Segment Start: The input

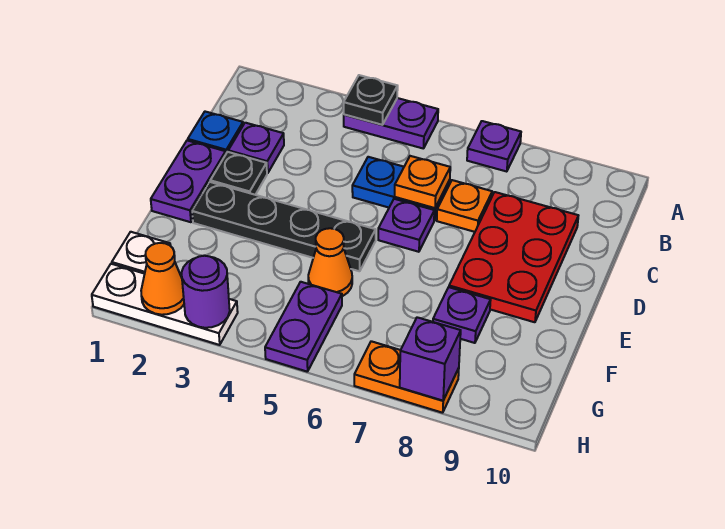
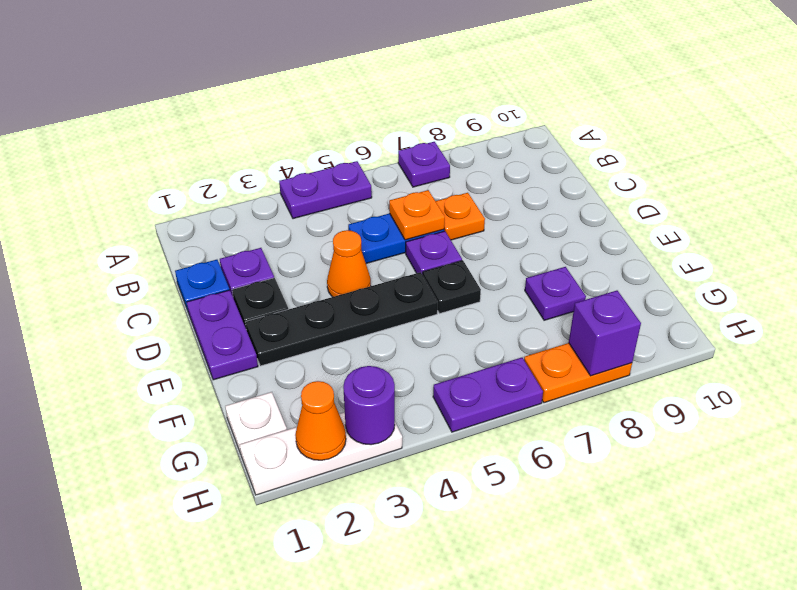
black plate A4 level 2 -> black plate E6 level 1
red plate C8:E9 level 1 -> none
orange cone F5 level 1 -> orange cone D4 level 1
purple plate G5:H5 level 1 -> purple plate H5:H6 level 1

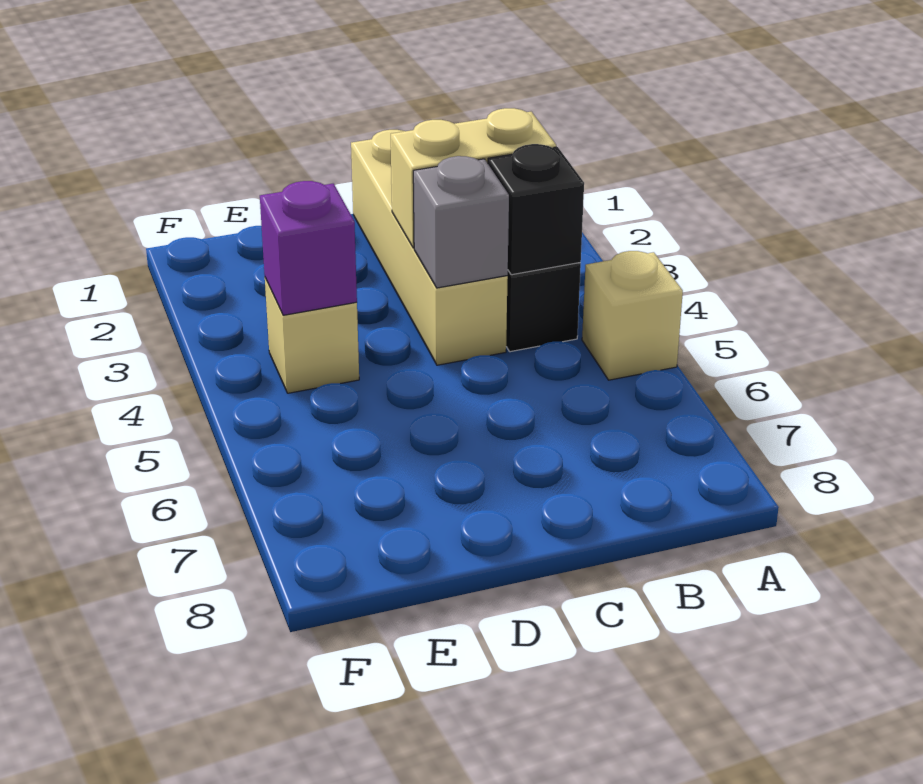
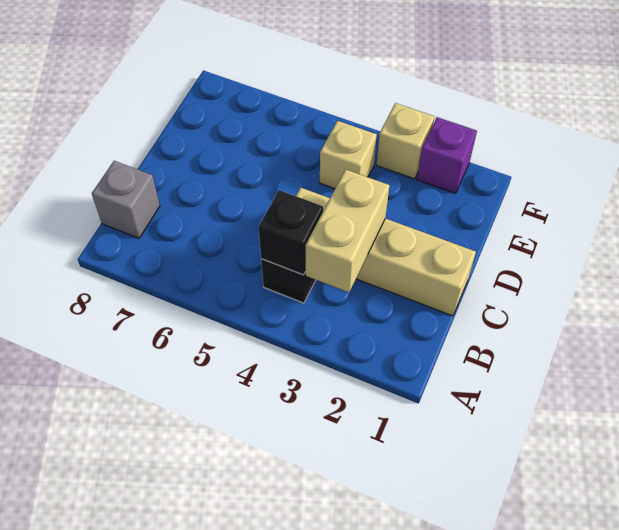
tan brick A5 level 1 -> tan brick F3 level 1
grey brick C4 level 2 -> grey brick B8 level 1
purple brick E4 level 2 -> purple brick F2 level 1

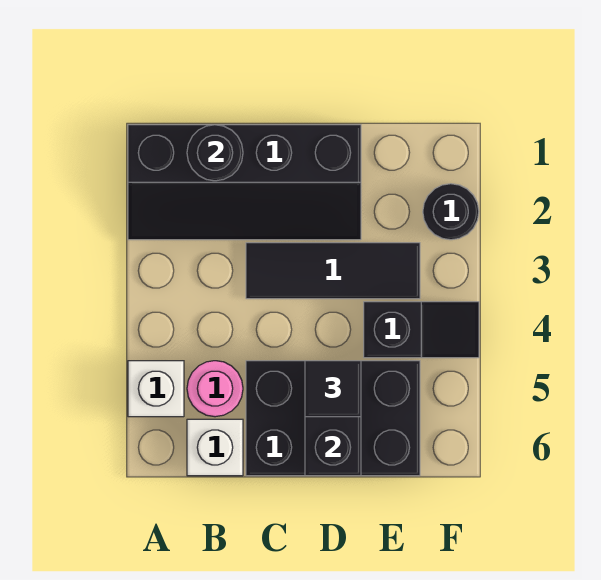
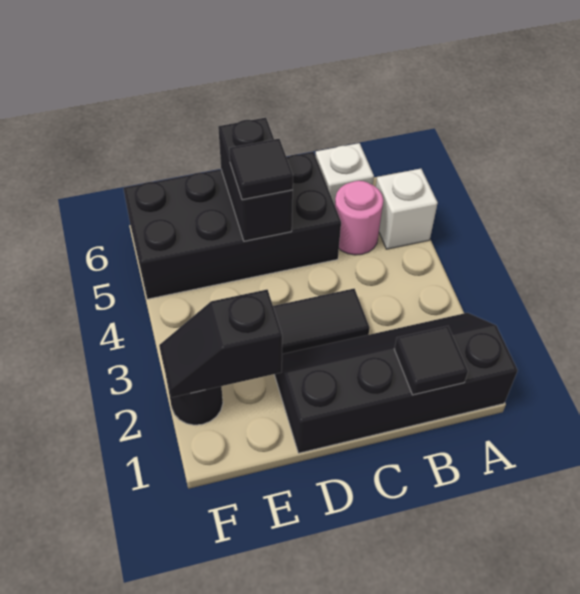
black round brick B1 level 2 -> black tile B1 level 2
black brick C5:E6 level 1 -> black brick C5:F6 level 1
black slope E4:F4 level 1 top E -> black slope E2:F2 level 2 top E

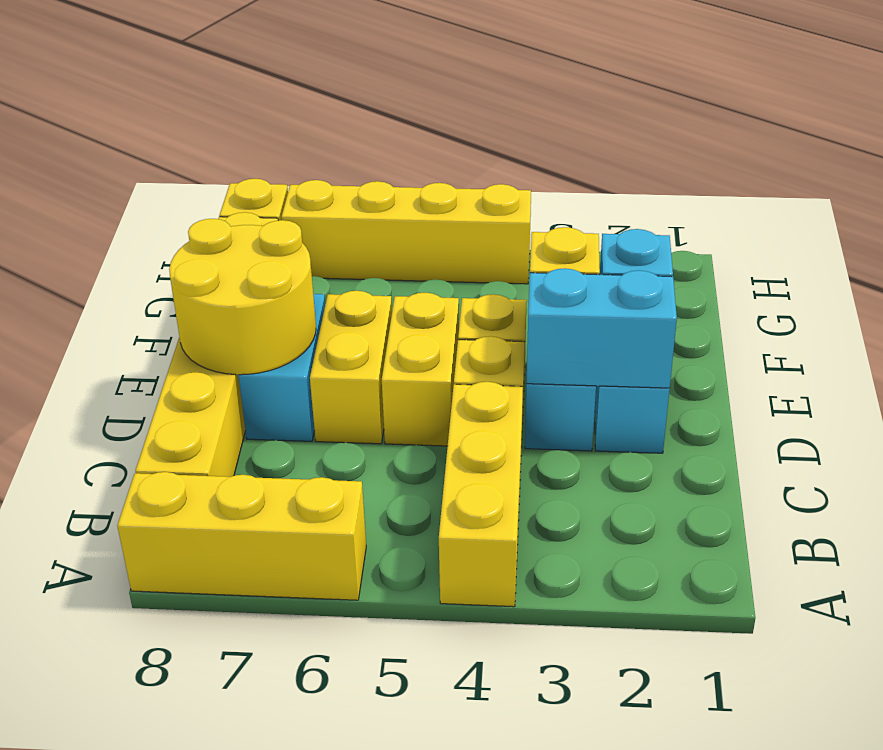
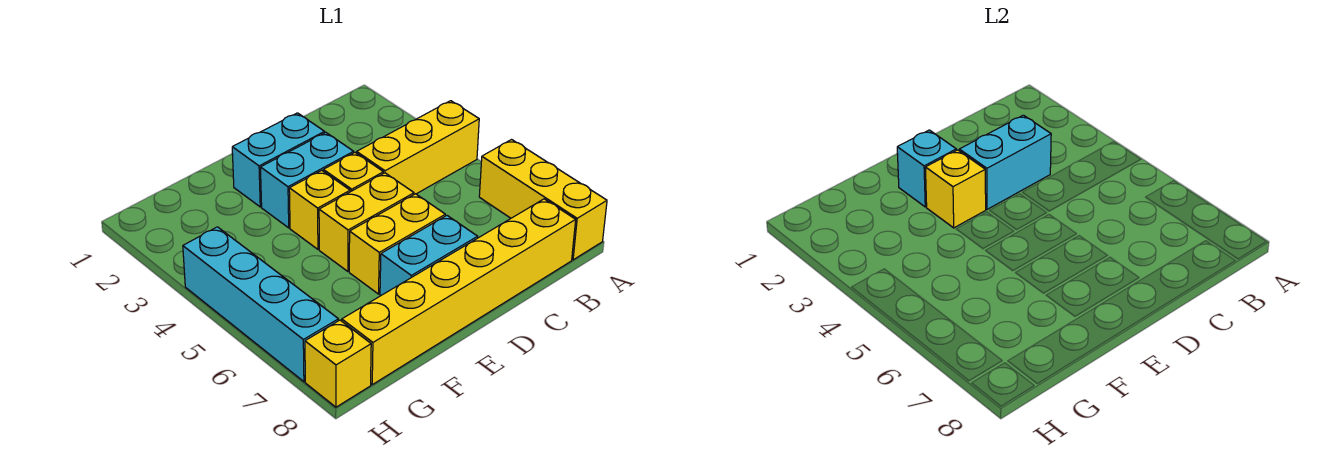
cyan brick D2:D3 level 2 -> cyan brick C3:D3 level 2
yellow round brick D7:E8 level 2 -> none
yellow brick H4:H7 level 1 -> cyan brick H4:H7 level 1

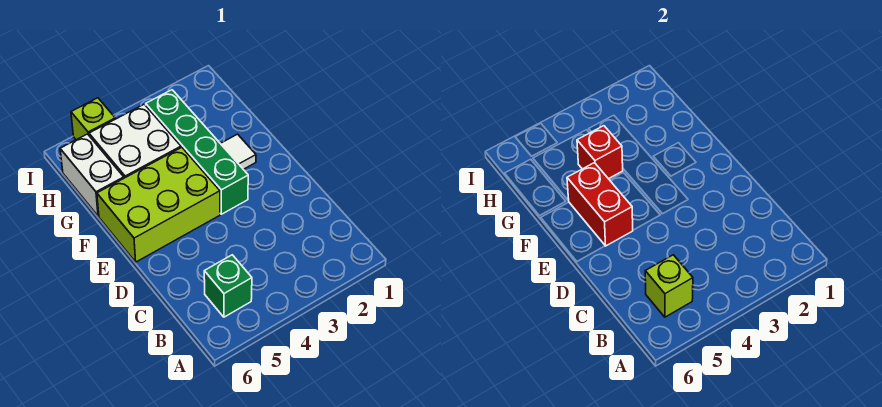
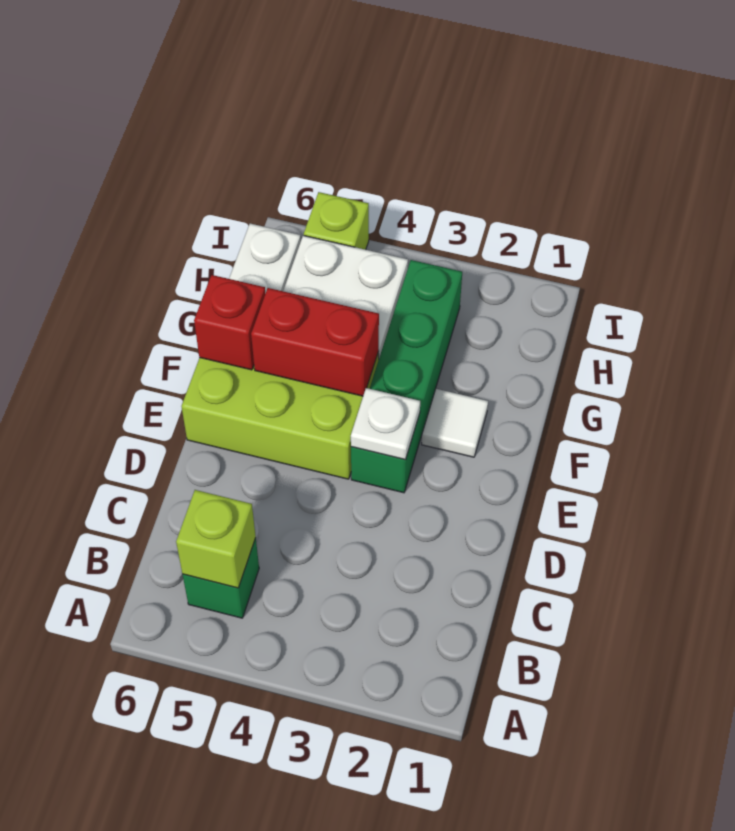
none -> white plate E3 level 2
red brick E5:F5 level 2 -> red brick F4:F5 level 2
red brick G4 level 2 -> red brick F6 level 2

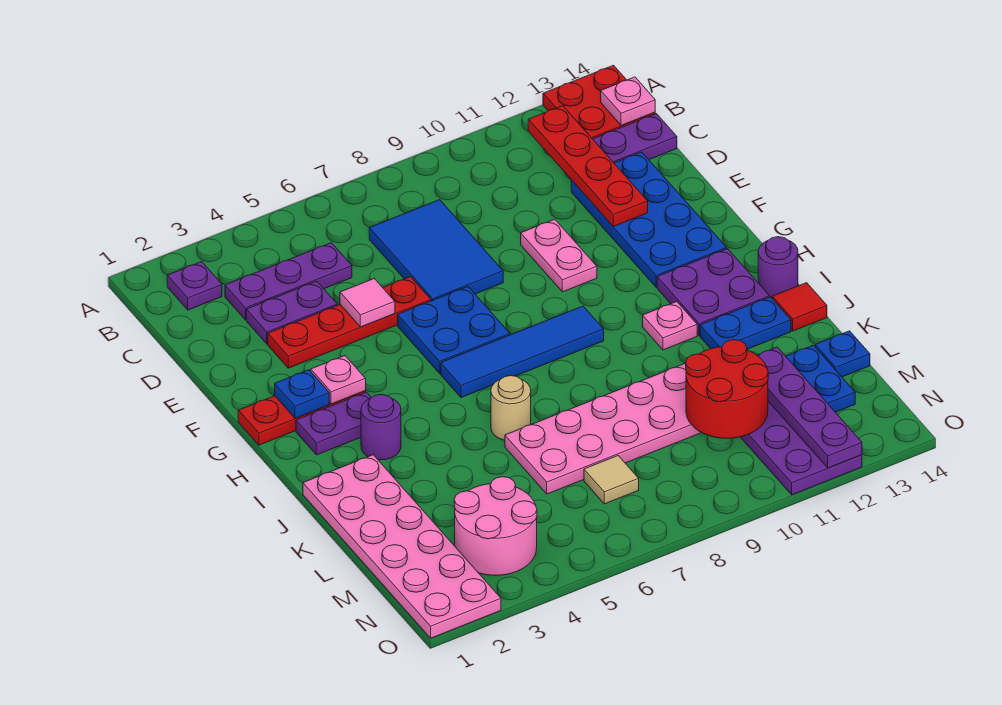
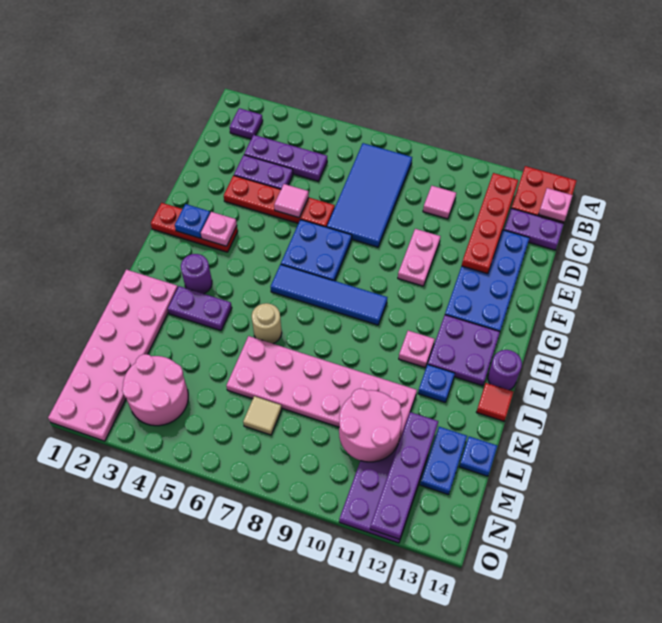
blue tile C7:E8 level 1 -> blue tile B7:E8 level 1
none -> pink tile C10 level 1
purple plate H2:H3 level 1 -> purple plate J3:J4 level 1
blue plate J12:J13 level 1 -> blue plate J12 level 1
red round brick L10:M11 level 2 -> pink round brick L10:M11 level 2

Segment End: The input

[Exercise directions]
Return each line of the entries that holds the string "purple".

[Exercise result]
purple plate G5:H5 level 1 -> purple plate H5:H6 level 1
purple brick E4 level 2 -> purple brick F2 level 1
purple plate H2:H3 level 1 -> purple plate J3:J4 level 1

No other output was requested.